Render the data as a JSON list of strings, one string per line and no blank lines. Begin at the first line and stop after the line containing "Task: Click on", including both of those lines.

--

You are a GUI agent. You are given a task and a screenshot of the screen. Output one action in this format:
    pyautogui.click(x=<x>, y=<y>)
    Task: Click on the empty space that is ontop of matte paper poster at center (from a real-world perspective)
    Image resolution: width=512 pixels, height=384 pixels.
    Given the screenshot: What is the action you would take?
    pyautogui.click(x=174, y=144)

--

- **Finished exercise**
[
  "You are a GUI agent. You are given a task and a screenshot of the screen. Output one action in this format:",
  "    pyautogui.click(x=<x>, y=<y>)",
  "    Task: Click on the empty space that is ontop of matte paper poster at center (from a real-world perspective)"
]